(Dataset items)
☆ ☆ ☆ ☆

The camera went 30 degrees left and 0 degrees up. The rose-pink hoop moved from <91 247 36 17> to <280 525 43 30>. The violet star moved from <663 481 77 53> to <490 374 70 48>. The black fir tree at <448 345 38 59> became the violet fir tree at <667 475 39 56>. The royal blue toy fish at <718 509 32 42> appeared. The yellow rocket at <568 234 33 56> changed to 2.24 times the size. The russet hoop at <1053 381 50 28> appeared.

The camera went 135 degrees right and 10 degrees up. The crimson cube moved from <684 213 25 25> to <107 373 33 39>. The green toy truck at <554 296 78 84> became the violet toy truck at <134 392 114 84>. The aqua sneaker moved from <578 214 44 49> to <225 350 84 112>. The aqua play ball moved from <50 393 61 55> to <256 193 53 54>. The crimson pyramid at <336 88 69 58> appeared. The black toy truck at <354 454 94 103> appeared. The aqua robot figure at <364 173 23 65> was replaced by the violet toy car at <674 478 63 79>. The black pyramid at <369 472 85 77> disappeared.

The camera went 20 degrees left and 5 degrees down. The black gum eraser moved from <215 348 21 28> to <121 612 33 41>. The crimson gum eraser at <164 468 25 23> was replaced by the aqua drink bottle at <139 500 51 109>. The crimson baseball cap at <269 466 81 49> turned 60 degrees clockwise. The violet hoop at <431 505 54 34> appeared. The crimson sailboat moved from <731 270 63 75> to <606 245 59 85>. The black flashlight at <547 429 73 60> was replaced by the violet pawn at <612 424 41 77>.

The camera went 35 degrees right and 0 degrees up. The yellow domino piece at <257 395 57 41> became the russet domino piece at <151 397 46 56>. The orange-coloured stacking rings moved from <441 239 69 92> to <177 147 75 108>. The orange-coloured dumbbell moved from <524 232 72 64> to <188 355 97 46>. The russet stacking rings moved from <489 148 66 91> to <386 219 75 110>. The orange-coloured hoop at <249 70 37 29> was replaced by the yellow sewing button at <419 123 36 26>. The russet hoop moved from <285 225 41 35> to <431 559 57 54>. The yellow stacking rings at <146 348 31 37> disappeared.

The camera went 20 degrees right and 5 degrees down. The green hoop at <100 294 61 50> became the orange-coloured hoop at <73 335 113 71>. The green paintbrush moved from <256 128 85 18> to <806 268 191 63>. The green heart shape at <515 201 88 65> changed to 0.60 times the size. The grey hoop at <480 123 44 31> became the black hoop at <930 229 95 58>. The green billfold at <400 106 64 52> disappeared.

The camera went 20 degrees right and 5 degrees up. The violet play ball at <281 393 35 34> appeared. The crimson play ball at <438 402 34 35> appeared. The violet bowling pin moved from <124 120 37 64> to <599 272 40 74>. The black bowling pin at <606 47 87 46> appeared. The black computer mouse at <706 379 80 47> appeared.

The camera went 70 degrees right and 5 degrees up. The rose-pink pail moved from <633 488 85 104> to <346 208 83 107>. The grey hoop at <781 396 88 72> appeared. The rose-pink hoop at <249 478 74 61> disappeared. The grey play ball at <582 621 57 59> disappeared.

☆ ☆ ☆ ☆

_About this exercise_. Reproduce the records above in full, without altering a single character.

_Task solution_.
The camera went 30 degrees left and 0 degrees up. The rose-pink hoop moved from <91 247 36 17> to <280 525 43 30>. The violet star moved from <663 481 77 53> to <490 374 70 48>. The black fir tree at <448 345 38 59> became the violet fir tree at <667 475 39 56>. The royal blue toy fish at <718 509 32 42> appeared. The yellow rocket at <568 234 33 56> changed to 2.24 times the size. The russet hoop at <1053 381 50 28> appeared.

The camera went 135 degrees right and 10 degrees up. The crimson cube moved from <684 213 25 25> to <107 373 33 39>. The green toy truck at <554 296 78 84> became the violet toy truck at <134 392 114 84>. The aqua sneaker moved from <578 214 44 49> to <225 350 84 112>. The aqua play ball moved from <50 393 61 55> to <256 193 53 54>. The crimson pyramid at <336 88 69 58> appeared. The black toy truck at <354 454 94 103> appeared. The aqua robot figure at <364 173 23 65> was replaced by the violet toy car at <674 478 63 79>. The black pyramid at <369 472 85 77> disappeared.

The camera went 20 degrees left and 5 degrees down. The black gum eraser moved from <215 348 21 28> to <121 612 33 41>. The crimson gum eraser at <164 468 25 23> was replaced by the aqua drink bottle at <139 500 51 109>. The crimson baseball cap at <269 466 81 49> turned 60 degrees clockwise. The violet hoop at <431 505 54 34> appeared. The crimson sailboat moved from <731 270 63 75> to <606 245 59 85>. The black flashlight at <547 429 73 60> was replaced by the violet pawn at <612 424 41 77>.

The camera went 35 degrees right and 0 degrees up. The yellow domino piece at <257 395 57 41> became the russet domino piece at <151 397 46 56>. The orange-coloured stacking rings moved from <441 239 69 92> to <177 147 75 108>. The orange-coloured dumbbell moved from <524 232 72 64> to <188 355 97 46>. The russet stacking rings moved from <489 148 66 91> to <386 219 75 110>. The orange-coloured hoop at <249 70 37 29> was replaced by the yellow sewing button at <419 123 36 26>. The russet hoop moved from <285 225 41 35> to <431 559 57 54>. The yellow stacking rings at <146 348 31 37> disappeared.

The camera went 20 degrees right and 5 degrees down. The green hoop at <100 294 61 50> became the orange-coloured hoop at <73 335 113 71>. The green paintbrush moved from <256 128 85 18> to <806 268 191 63>. The green heart shape at <515 201 88 65> changed to 0.60 times the size. The grey hoop at <480 123 44 31> became the black hoop at <930 229 95 58>. The green billfold at <400 106 64 52> disappeared.

The camera went 20 degrees right and 5 degrees up. The violet play ball at <281 393 35 34> appeared. The crimson play ball at <438 402 34 35> appeared. The violet bowling pin moved from <124 120 37 64> to <599 272 40 74>. The black bowling pin at <606 47 87 46> appeared. The black computer mouse at <706 379 80 47> appeared.

The camera went 70 degrees right and 5 degrees up. The rose-pink pail moved from <633 488 85 104> to <346 208 83 107>. The grey hoop at <781 396 88 72> appeared. The rose-pink hoop at <249 478 74 61> disappeared. The grey play ball at <582 621 57 59> disappeared.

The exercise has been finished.